## What is needed
Pick every line out of the entries below that holds the string "pure", and report them.

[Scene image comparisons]
╔══

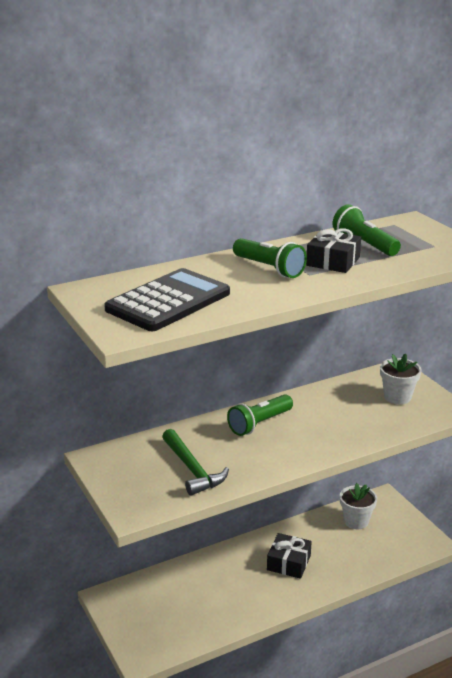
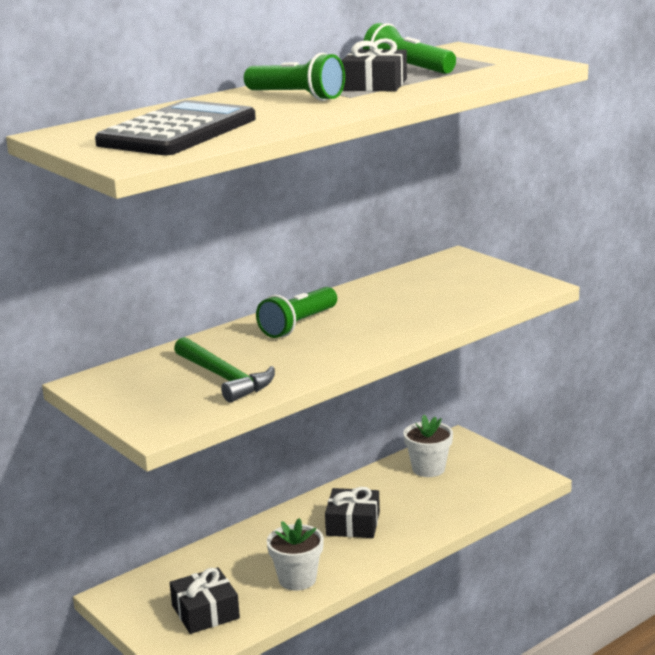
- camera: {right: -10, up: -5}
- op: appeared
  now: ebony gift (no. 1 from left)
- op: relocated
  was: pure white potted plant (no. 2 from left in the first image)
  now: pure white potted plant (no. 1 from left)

╚══

## Task output
  was: pure white potted plant (no. 2 from left in the first image)
  now: pure white potted plant (no. 1 from left)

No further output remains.